▶ **EXERCISE DIRECTIONS**
Transcribe, word for word and without additions, each line below from the one containing "- move: EmeraldDoughnut" through the one containing "- delete: OrangeCookingPot (475, 150)", both ends included.

(Collection entries)

.....

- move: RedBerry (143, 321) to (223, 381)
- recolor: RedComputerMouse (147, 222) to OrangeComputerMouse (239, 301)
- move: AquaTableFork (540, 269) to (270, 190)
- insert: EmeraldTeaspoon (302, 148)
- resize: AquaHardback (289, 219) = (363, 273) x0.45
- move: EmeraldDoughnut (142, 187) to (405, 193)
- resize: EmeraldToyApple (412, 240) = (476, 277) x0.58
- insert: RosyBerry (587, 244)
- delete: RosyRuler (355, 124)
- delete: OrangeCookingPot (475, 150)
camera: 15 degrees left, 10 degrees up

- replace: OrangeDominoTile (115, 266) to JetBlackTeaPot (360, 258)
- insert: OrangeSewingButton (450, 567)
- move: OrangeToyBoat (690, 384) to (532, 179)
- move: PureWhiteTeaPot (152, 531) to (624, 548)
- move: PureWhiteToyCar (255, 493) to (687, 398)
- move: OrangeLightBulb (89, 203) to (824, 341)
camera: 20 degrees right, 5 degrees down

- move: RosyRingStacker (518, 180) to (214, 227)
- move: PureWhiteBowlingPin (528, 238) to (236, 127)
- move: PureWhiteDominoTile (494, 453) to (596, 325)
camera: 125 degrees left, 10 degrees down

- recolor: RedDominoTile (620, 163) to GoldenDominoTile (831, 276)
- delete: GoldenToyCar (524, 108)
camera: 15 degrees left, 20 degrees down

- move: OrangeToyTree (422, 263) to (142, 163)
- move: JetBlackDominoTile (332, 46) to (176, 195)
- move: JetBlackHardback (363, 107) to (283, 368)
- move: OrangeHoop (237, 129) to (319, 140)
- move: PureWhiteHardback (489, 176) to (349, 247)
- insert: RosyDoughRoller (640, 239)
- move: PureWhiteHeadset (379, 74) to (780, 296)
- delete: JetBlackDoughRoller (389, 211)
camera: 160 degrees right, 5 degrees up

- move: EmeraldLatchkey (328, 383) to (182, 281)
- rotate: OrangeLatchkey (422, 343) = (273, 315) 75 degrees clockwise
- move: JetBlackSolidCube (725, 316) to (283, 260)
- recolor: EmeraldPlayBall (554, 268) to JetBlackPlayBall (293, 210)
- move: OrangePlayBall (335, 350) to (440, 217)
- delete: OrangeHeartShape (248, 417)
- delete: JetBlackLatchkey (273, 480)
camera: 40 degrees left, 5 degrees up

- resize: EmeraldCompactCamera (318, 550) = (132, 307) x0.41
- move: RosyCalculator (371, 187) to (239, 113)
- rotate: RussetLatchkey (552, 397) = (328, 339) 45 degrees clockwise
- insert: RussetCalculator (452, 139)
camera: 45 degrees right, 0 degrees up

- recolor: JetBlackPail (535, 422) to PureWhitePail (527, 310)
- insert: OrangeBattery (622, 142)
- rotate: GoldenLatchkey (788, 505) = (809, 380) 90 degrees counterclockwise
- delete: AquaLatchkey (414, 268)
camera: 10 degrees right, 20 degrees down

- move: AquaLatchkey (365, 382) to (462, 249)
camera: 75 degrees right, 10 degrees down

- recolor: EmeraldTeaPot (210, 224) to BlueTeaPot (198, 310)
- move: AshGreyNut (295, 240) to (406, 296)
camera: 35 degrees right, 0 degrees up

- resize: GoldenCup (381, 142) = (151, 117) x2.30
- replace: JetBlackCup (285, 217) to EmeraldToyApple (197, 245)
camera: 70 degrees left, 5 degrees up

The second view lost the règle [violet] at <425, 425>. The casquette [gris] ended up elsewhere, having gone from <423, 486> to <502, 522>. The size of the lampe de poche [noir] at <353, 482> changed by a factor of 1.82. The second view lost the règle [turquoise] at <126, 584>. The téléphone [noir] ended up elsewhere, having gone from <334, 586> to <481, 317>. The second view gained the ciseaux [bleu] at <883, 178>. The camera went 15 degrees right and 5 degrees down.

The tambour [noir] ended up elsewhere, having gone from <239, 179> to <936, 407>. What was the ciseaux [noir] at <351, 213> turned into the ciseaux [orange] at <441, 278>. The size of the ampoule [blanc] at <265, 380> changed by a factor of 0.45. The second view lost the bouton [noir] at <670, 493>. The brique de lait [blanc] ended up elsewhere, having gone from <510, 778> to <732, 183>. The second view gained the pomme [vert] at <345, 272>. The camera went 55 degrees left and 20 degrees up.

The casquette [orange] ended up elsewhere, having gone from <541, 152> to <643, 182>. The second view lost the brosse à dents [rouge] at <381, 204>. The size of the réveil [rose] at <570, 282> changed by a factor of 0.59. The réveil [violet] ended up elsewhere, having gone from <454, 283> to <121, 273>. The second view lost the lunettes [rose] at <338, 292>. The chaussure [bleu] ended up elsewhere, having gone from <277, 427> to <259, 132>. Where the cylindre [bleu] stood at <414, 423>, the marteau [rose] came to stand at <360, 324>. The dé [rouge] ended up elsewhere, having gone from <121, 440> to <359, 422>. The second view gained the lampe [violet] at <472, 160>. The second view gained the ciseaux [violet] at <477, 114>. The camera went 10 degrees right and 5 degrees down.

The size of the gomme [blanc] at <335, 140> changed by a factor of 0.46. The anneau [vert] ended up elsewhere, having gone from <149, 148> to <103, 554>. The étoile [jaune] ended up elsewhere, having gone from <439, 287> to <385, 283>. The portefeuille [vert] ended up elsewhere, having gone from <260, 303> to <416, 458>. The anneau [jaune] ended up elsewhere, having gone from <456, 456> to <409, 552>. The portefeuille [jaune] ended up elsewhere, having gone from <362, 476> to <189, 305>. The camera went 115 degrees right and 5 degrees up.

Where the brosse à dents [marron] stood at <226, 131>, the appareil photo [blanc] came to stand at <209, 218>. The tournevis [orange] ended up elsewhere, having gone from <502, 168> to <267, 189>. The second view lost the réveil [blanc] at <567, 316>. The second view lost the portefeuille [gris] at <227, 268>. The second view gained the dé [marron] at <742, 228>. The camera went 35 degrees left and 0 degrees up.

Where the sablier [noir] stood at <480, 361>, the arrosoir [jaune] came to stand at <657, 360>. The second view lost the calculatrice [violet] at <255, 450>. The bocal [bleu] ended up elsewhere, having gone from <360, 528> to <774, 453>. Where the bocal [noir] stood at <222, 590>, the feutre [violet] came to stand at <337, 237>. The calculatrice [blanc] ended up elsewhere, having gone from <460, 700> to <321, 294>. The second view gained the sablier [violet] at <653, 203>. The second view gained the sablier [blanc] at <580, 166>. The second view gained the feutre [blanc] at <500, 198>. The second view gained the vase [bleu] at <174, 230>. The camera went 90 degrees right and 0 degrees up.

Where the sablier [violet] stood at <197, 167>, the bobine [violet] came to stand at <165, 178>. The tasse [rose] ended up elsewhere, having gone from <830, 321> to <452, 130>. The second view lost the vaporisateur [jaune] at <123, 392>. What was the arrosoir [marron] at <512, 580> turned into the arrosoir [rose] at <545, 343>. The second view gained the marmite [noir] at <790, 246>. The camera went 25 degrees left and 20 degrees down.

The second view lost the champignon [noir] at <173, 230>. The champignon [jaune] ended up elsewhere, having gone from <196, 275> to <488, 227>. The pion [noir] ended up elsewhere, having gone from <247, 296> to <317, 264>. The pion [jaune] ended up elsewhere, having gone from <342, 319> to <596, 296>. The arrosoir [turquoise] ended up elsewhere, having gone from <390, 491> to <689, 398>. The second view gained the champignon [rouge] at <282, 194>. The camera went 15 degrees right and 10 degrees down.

.....

▶ **ANSWER TO THIS PROBLEM**
- move: EmeraldDoughnut (142, 187) to (405, 193)
- resize: EmeraldToyApple (412, 240) = (476, 277) x0.58
- insert: RosyBerry (587, 244)
- delete: RosyRuler (355, 124)
- delete: OrangeCookingPot (475, 150)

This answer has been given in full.